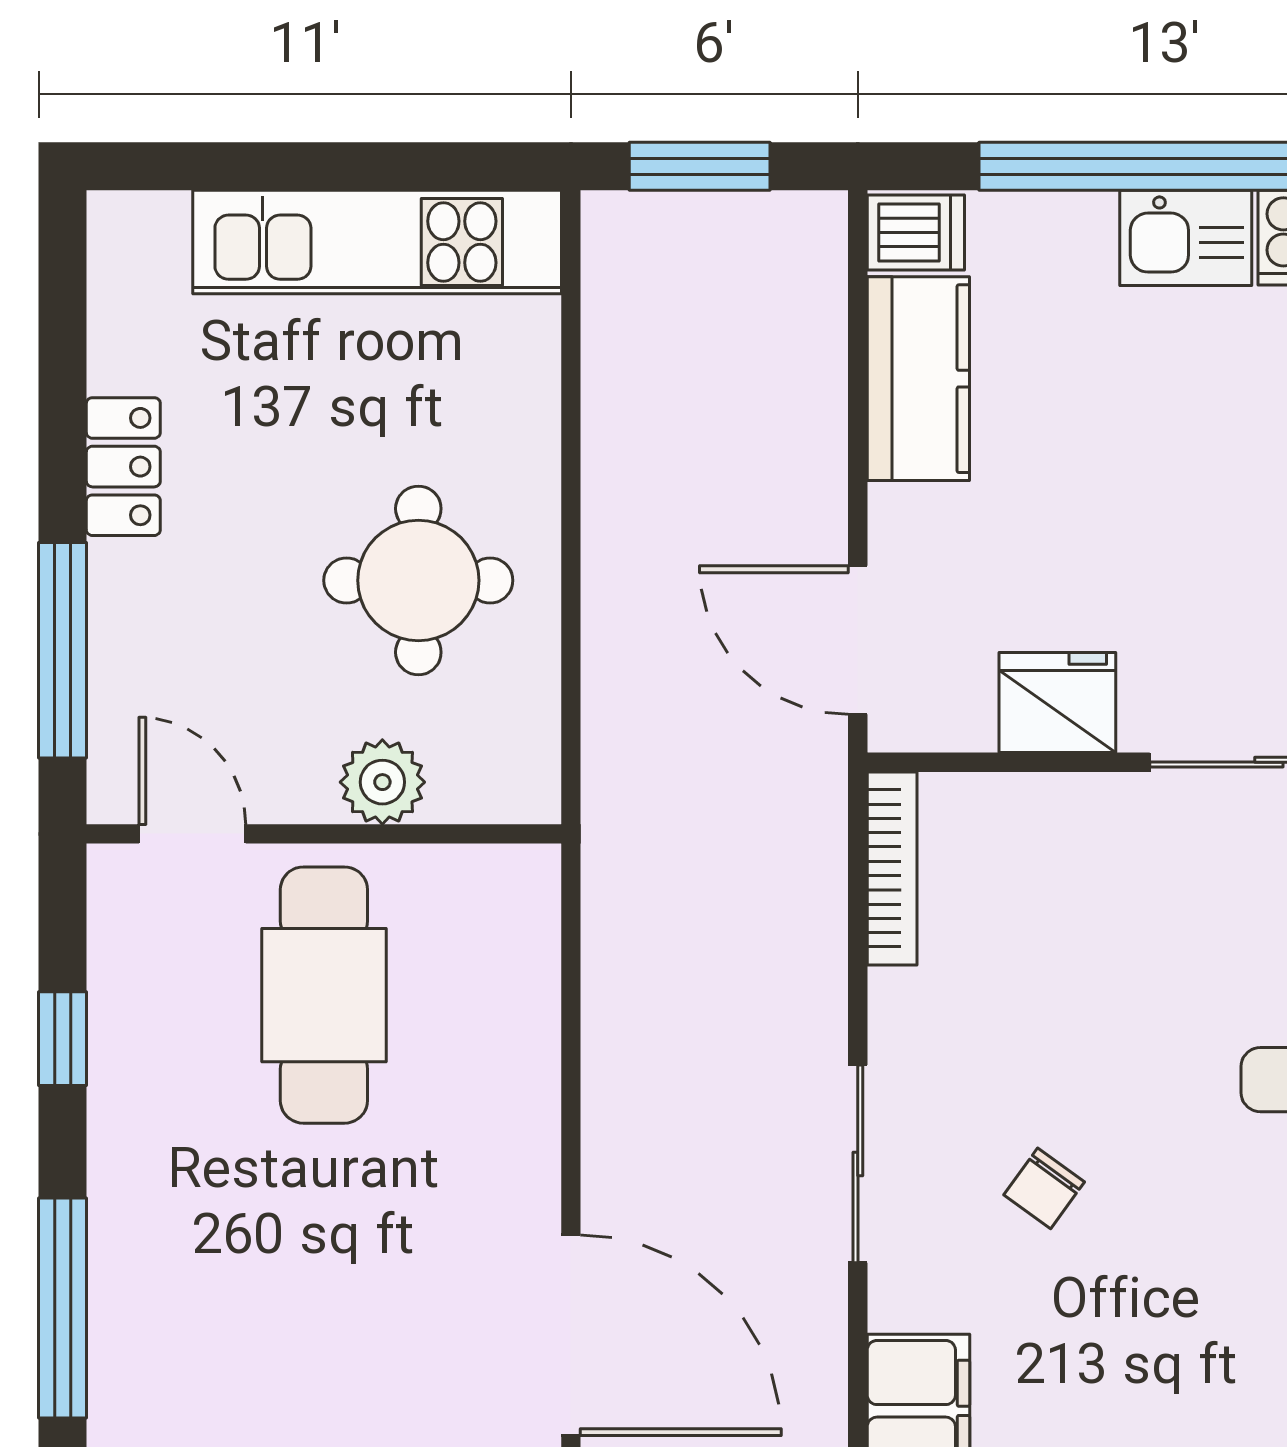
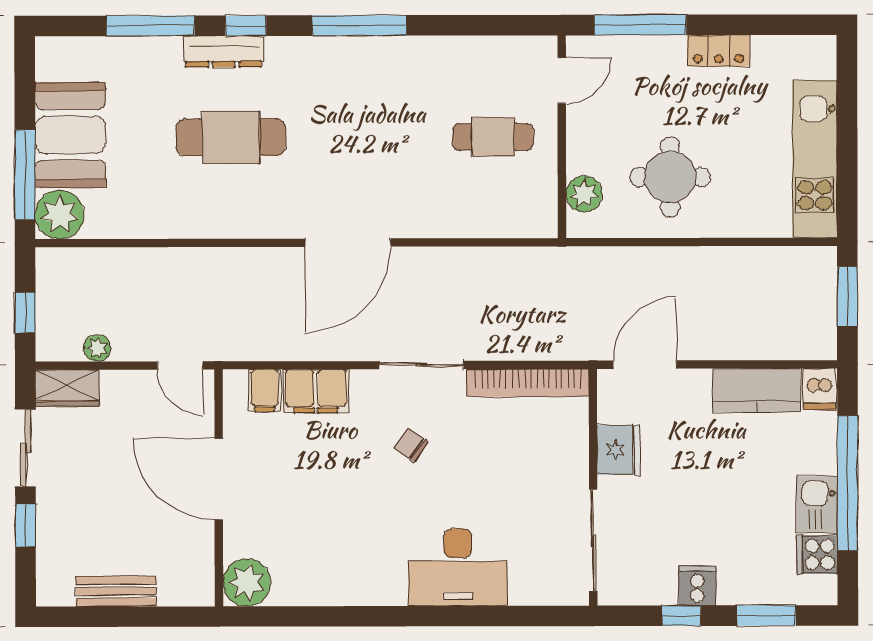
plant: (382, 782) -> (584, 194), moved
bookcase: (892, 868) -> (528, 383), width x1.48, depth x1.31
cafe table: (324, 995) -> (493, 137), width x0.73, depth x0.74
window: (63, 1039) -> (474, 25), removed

+ + + +

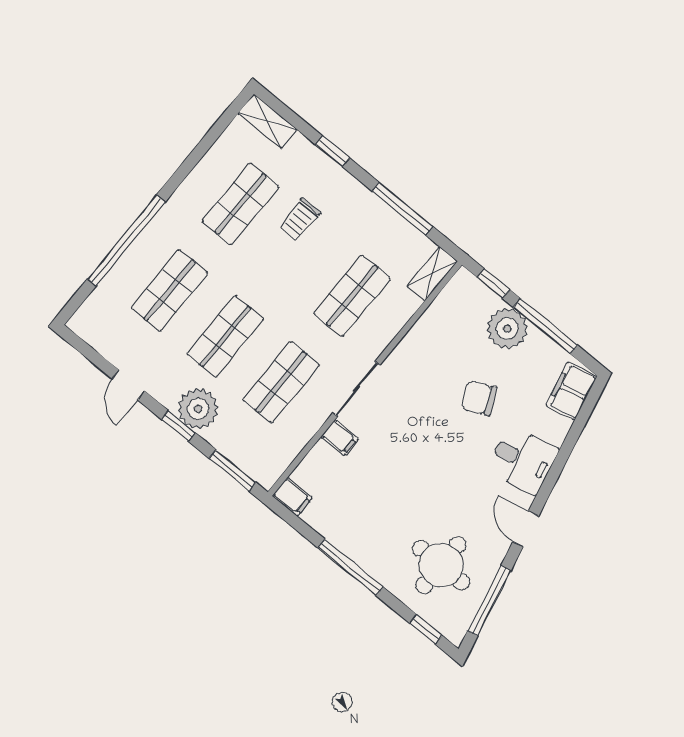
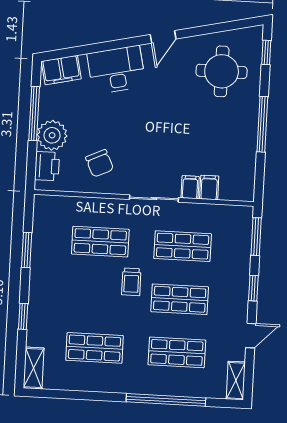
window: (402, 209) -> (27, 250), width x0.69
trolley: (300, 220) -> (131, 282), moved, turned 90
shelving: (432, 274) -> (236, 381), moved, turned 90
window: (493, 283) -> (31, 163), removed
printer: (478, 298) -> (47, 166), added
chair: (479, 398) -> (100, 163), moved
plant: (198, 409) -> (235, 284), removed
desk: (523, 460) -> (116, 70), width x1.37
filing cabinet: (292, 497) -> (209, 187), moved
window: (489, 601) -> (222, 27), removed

+ + + +

### [Job item]
For the entries above, please state how many lines contain the string "turned"; give the number and nothing else.

### [Solution for this task]
2